Task objective>
Line by line, give the data again exactly as it appears.
[Opening Material provided section]
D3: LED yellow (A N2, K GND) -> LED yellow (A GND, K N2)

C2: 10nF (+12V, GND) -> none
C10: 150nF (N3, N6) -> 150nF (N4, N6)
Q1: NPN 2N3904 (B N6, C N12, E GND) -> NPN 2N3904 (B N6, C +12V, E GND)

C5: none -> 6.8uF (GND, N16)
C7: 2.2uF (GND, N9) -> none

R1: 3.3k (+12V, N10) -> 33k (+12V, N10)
[Closing Material provided section]
Solution to this problem>
D3: LED yellow (A N2, K GND) -> LED yellow (A GND, K N2)

C2: 10nF (+12V, GND) -> none
C10: 150nF (N3, N6) -> 150nF (N4, N6)
Q1: NPN 2N3904 (B N6, C N12, E GND) -> NPN 2N3904 (B N6, C +12V, E GND)

C5: none -> 6.8uF (GND, N16)
C7: 2.2uF (GND, N9) -> none

R1: 3.3k (+12V, N10) -> 33k (+12V, N10)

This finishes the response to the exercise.